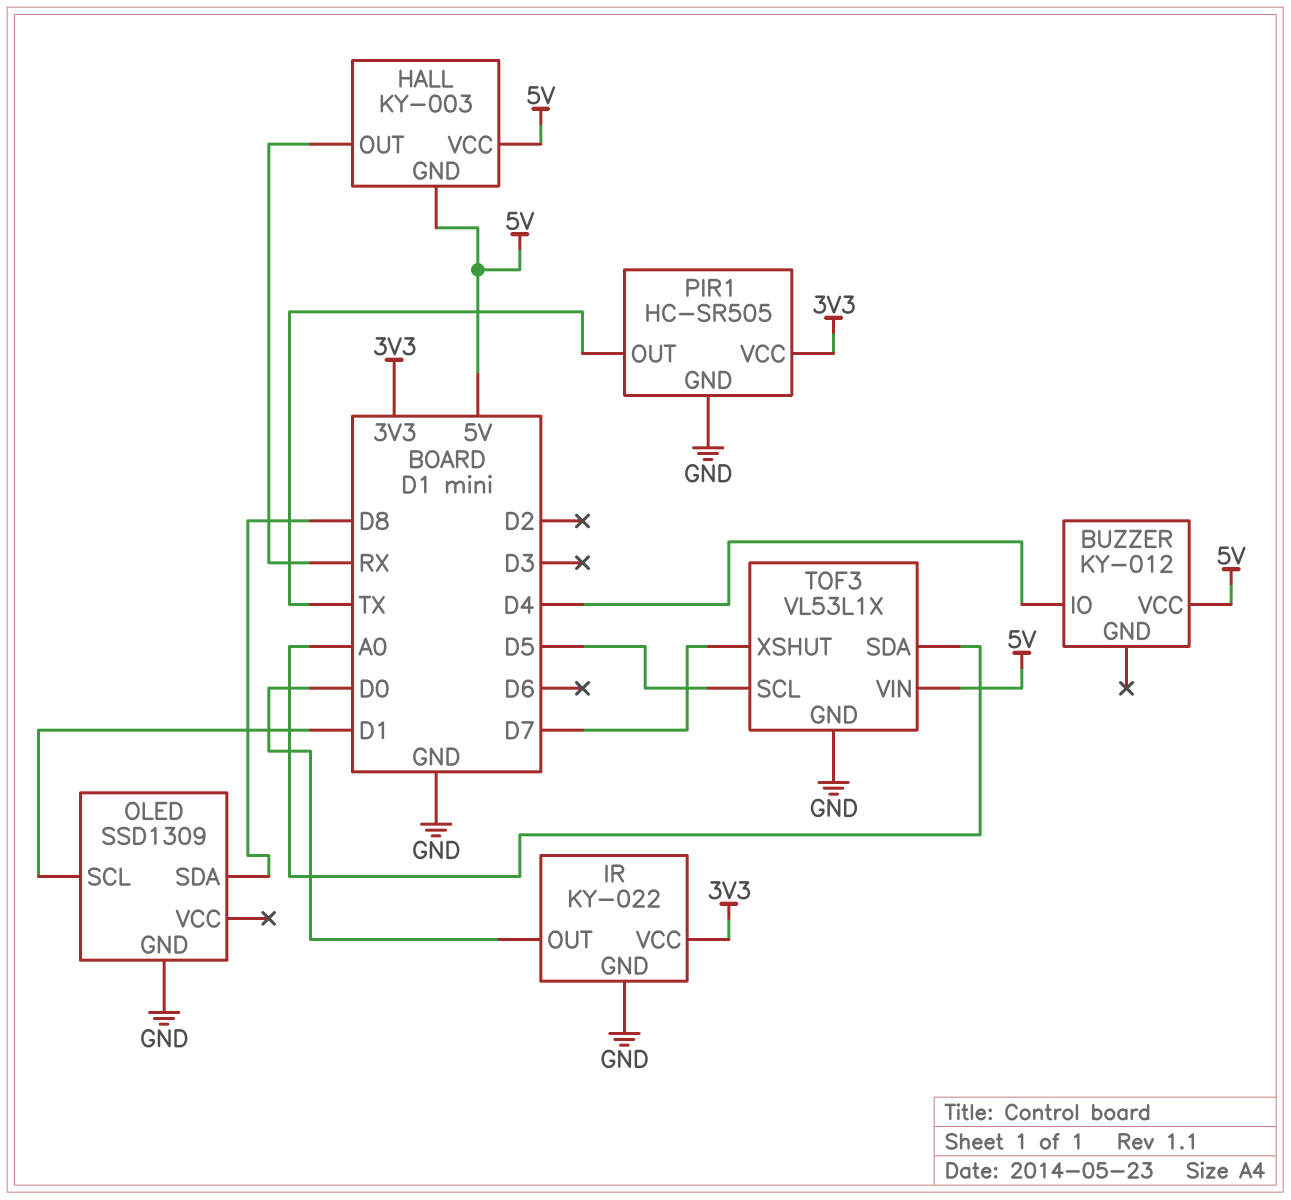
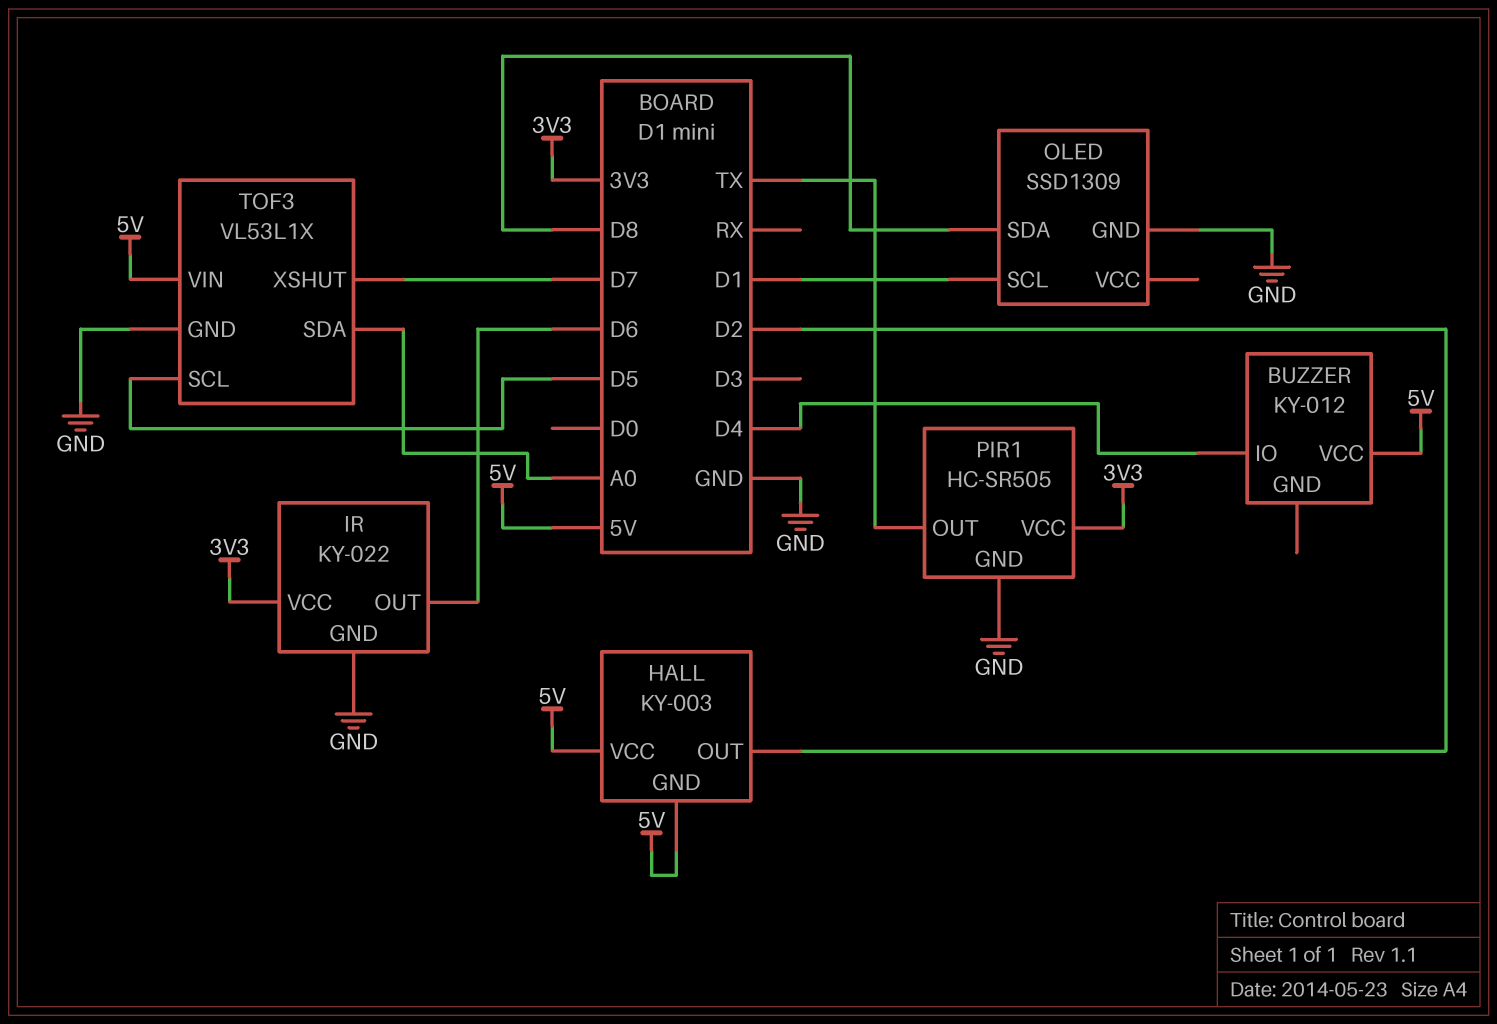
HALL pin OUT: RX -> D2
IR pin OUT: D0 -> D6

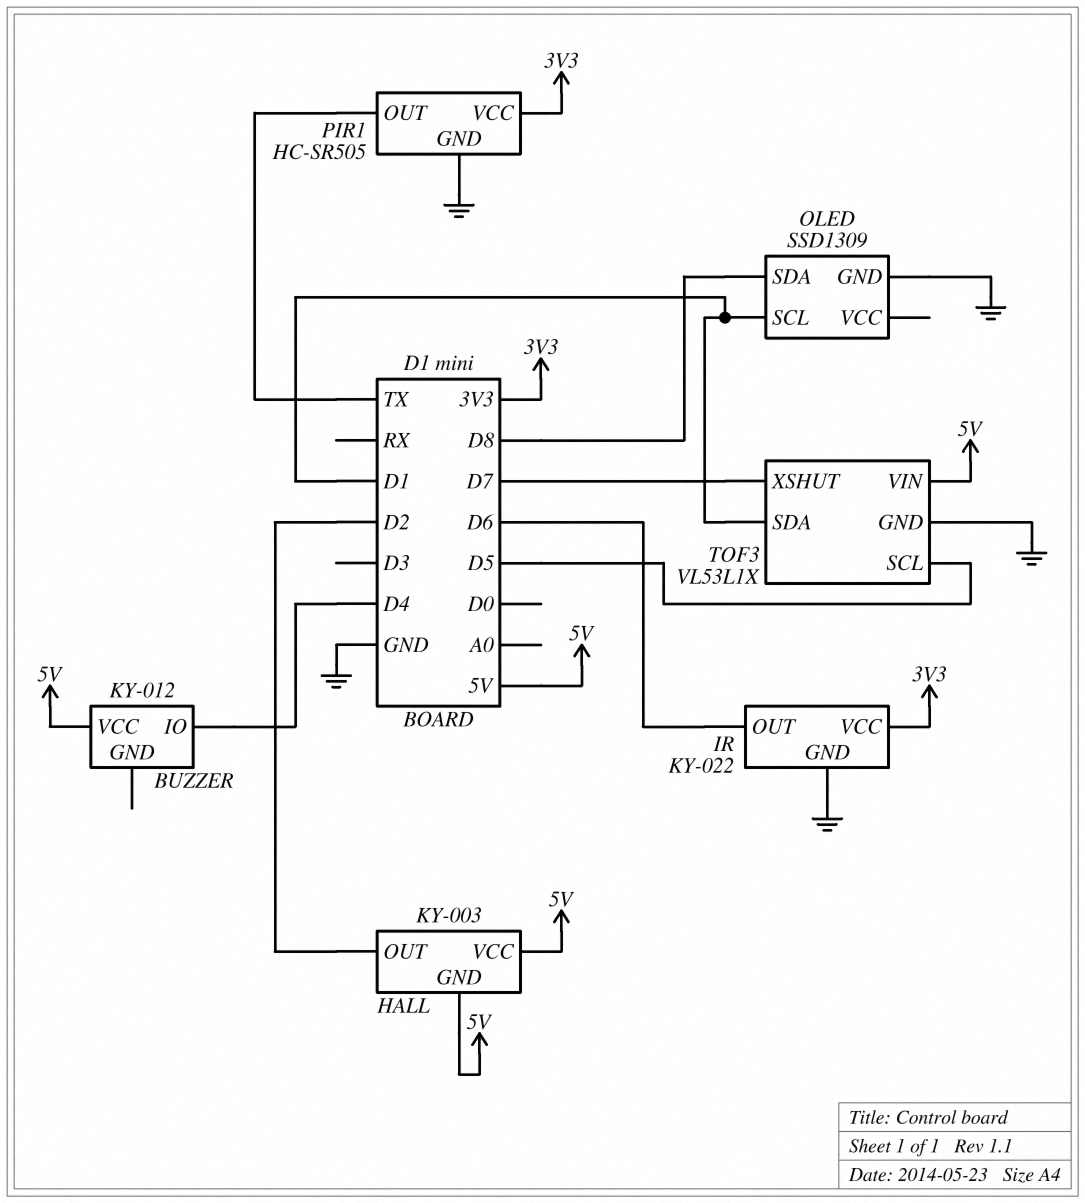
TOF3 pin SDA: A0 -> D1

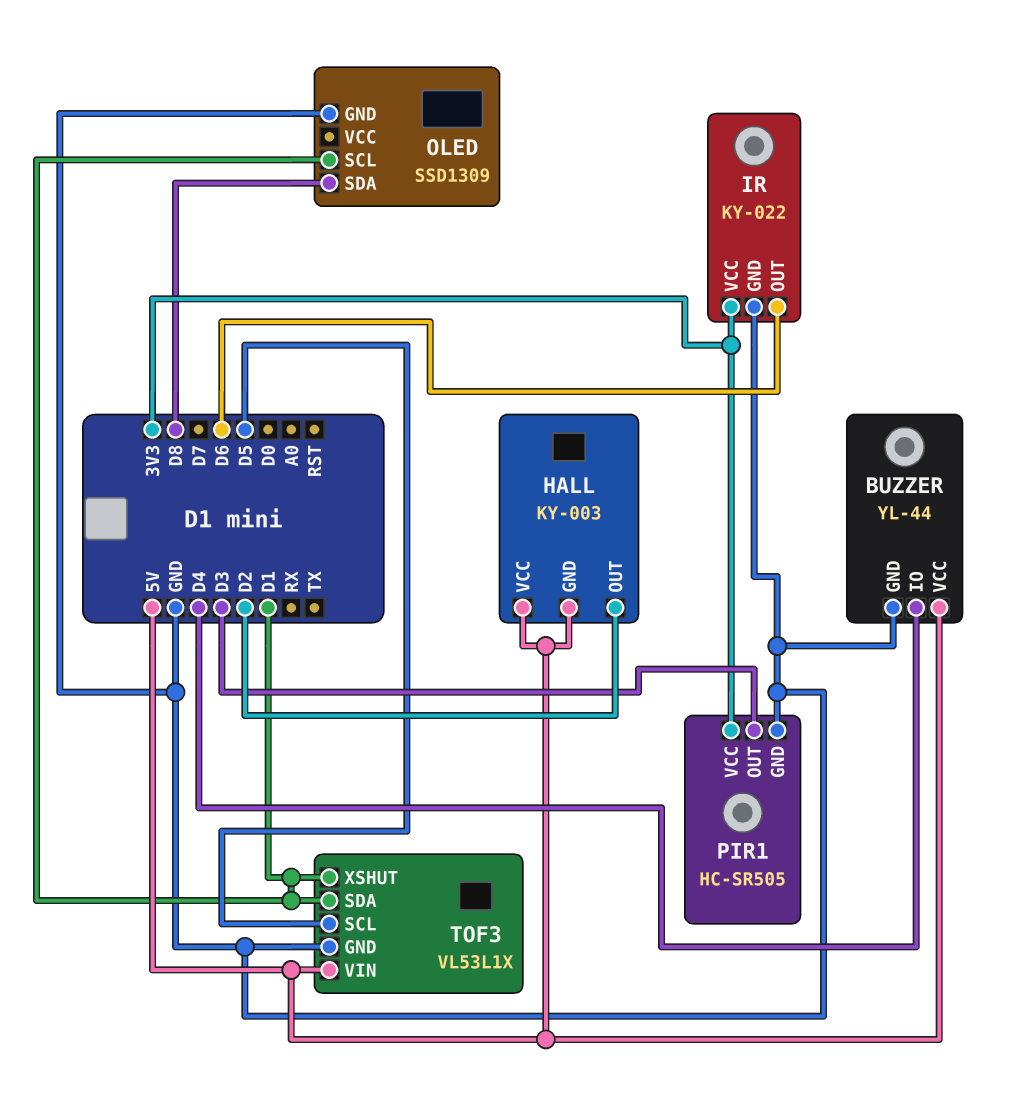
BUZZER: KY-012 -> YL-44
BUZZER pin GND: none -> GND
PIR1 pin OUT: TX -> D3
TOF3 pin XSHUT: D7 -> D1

:::::

**THE PROBLEM:**
Return every entry word for word, minus the pictures.

**RESPONSE TO THIS TASK:**
HALL pin OUT: RX -> D2
IR pin OUT: D0 -> D6

TOF3 pin SDA: A0 -> D1

BUZZER: KY-012 -> YL-44
BUZZER pin GND: none -> GND
PIR1 pin OUT: TX -> D3
TOF3 pin XSHUT: D7 -> D1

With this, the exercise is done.